__TASK ITEM__
Produce an exact transcription of the data, with the images left out.
********
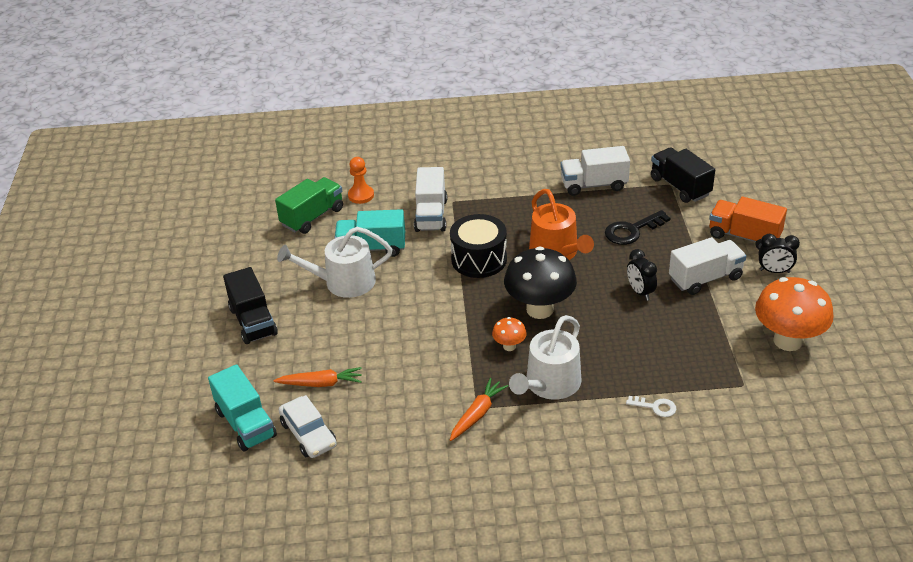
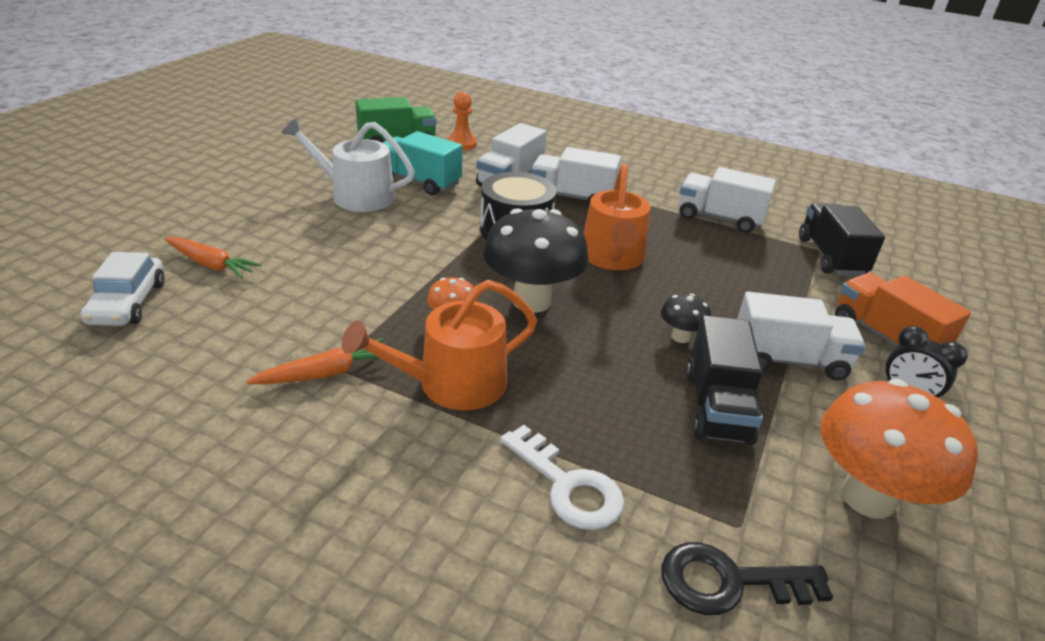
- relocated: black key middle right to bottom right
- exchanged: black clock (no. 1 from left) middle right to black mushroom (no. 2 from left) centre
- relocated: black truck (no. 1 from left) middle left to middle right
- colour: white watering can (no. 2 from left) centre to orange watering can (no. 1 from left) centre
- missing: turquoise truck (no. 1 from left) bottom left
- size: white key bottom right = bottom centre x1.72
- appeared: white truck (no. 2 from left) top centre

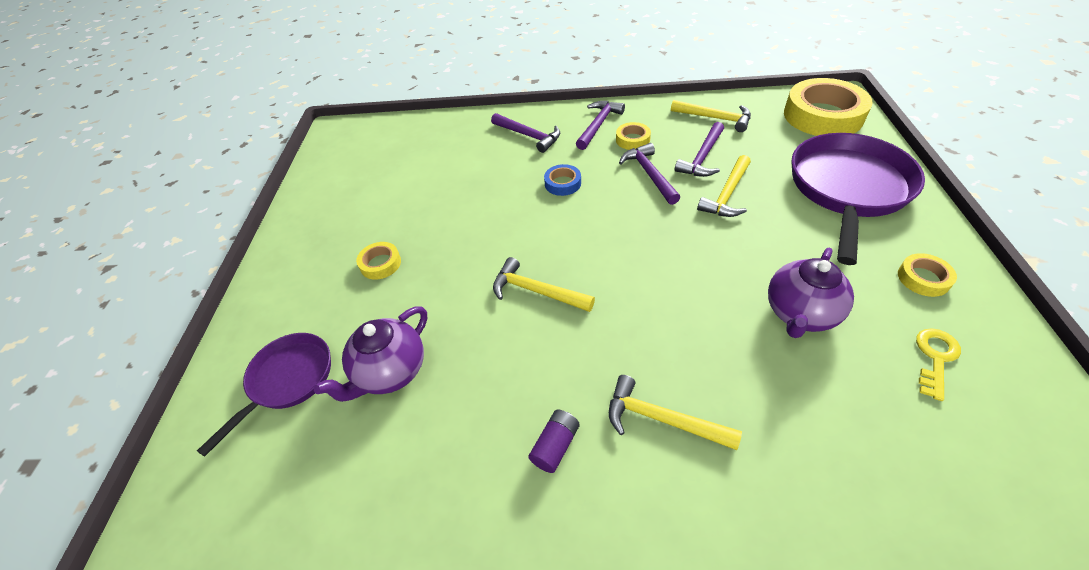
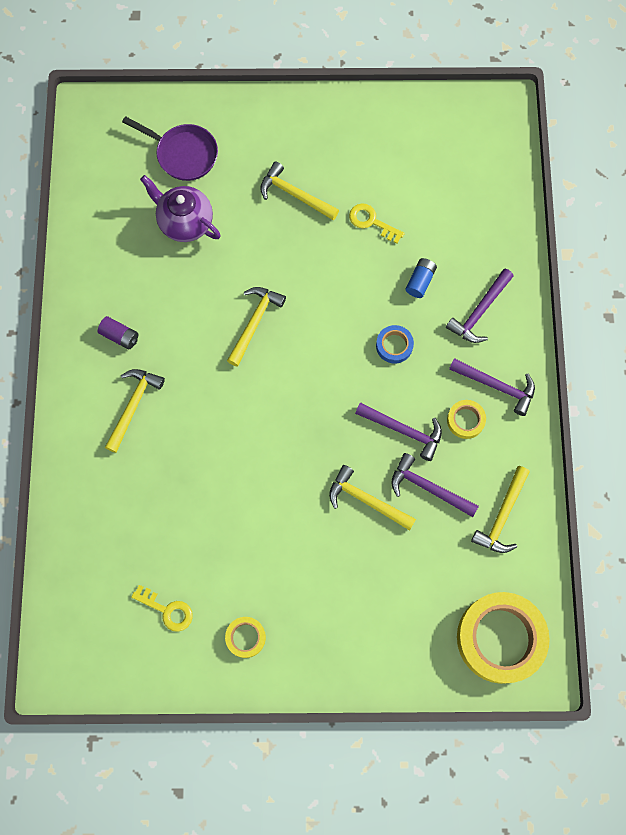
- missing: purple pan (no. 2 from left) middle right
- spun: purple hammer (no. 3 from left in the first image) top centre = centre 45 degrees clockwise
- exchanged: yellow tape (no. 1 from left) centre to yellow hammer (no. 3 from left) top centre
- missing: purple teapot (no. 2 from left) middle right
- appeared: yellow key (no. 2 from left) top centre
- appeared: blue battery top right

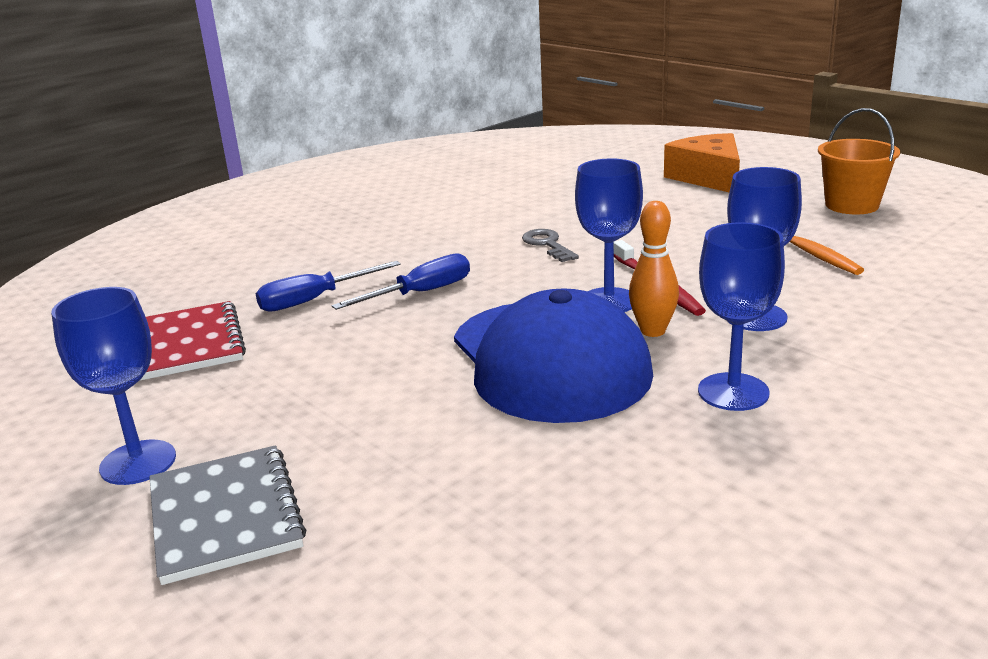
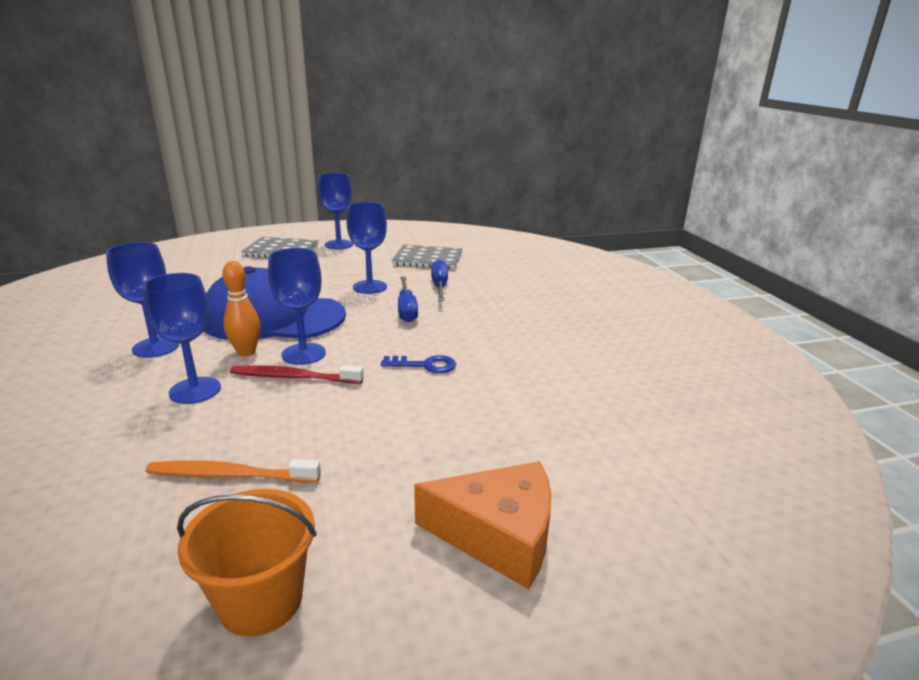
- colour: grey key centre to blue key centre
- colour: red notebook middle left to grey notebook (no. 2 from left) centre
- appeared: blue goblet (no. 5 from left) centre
********
__WRITTEN REPLY__
- relocated: black key middle right to bottom right
- exchanged: black clock (no. 1 from left) middle right to black mushroom (no. 2 from left) centre
- relocated: black truck (no. 1 from left) middle left to middle right
- colour: white watering can (no. 2 from left) centre to orange watering can (no. 1 from left) centre
- missing: turquoise truck (no. 1 from left) bottom left
- size: white key bottom right = bottom centre x1.72
- appeared: white truck (no. 2 from left) top centre

- missing: purple pan (no. 2 from left) middle right
- spun: purple hammer (no. 3 from left in the first image) top centre = centre 45 degrees clockwise
- exchanged: yellow tape (no. 1 from left) centre to yellow hammer (no. 3 from left) top centre
- missing: purple teapot (no. 2 from left) middle right
- appeared: yellow key (no. 2 from left) top centre
- appeared: blue battery top right

- colour: grey key centre to blue key centre
- colour: red notebook middle left to grey notebook (no. 2 from left) centre
- appeared: blue goblet (no. 5 from left) centre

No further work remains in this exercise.